**** Given entries

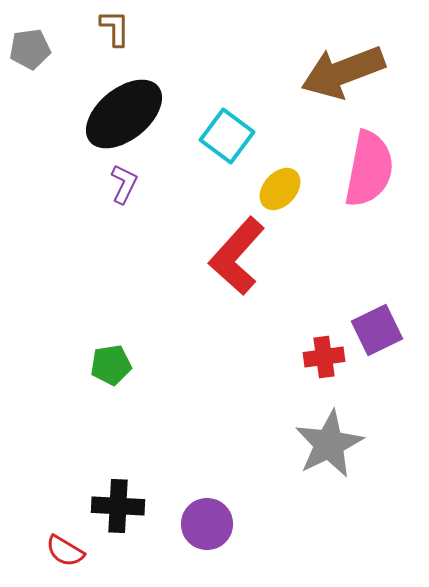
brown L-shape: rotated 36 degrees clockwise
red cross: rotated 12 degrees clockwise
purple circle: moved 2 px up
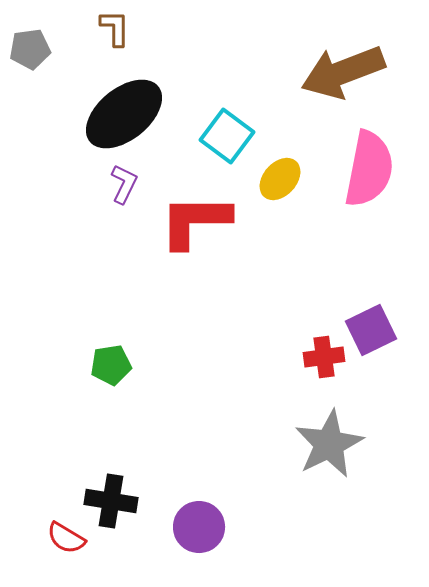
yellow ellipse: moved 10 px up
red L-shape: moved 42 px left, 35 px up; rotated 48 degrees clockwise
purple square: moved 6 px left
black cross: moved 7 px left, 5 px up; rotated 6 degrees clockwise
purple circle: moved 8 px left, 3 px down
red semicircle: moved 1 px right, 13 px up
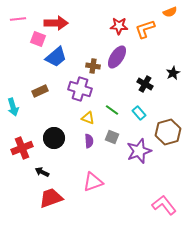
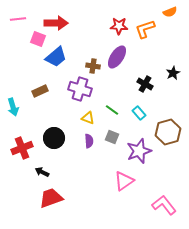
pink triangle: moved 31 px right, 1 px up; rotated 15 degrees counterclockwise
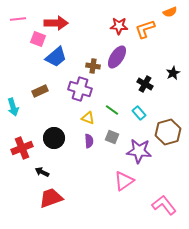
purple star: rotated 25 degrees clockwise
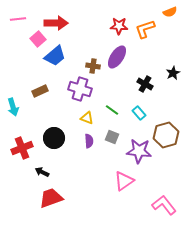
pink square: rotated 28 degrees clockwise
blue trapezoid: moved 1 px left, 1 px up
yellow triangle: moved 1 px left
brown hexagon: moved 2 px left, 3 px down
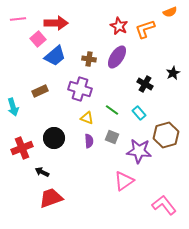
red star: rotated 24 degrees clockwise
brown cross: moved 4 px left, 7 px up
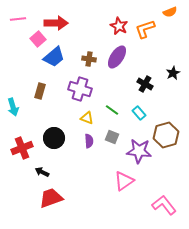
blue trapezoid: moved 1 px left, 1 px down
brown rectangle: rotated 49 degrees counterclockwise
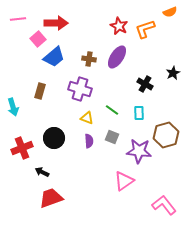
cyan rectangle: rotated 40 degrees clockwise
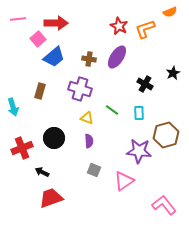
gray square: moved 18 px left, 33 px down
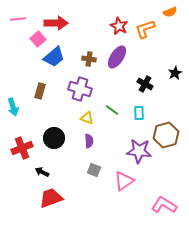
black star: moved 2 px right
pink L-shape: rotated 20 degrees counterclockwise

********

§ Exercise aim
Write out the lines of the material above as a numbered list, skipping any blank lines and omitting the picture lines.

§ Result of the exercise
1. brown L-shape: rotated 36 degrees clockwise
2. red cross: rotated 12 degrees clockwise
3. purple circle: moved 2 px up
4. yellow ellipse: moved 10 px up
5. red L-shape: moved 42 px left, 35 px up; rotated 48 degrees clockwise
6. purple square: moved 6 px left
7. black cross: moved 7 px left, 5 px up; rotated 6 degrees clockwise
8. purple circle: moved 8 px left, 3 px down
9. red semicircle: moved 1 px right, 13 px up
10. pink triangle: moved 31 px right, 1 px up; rotated 15 degrees counterclockwise
11. purple star: rotated 25 degrees clockwise
12. pink square: rotated 28 degrees clockwise
13. blue trapezoid: moved 1 px left, 1 px up
14. yellow triangle: moved 1 px left
15. brown hexagon: moved 2 px left, 3 px down
16. red star: rotated 24 degrees clockwise
17. brown cross: moved 4 px left, 7 px up
18. blue trapezoid: moved 1 px left, 1 px down
19. brown rectangle: rotated 49 degrees counterclockwise
20. cyan rectangle: rotated 40 degrees clockwise
21. gray square: moved 18 px left, 33 px down
22. black star: moved 2 px right
23. pink L-shape: rotated 20 degrees counterclockwise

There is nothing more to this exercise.